Wherever the word "degrees" appears in a line of the data, that line should be copied.

Material for this exercise.
▽

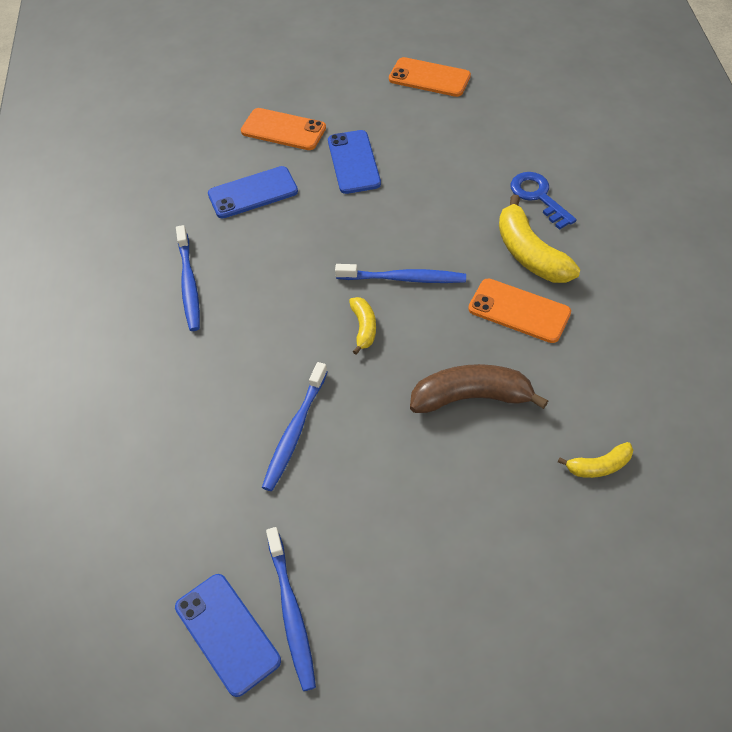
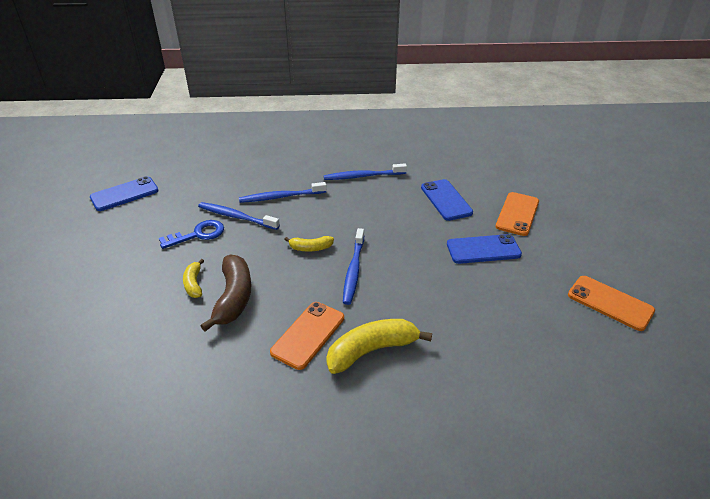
camera: 90 degrees right, 15 degrees down
(291, 613) = (122, 214): blue toothbrush -> blue toothbrush (280, 197)
(429, 78) = (610, 303): orange phone -> orange phone turned 75 degrees counterclockwise
(538, 197) = (444, 367): blue key -> blue key (197, 234)
(599, 466) = (146, 364): yellow banana -> yellow banana (194, 284)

△

Solution to the exercise.
camera: 90 degrees right, 15 degrees down
(429, 78) = (610, 303): orange phone -> orange phone turned 75 degrees counterclockwise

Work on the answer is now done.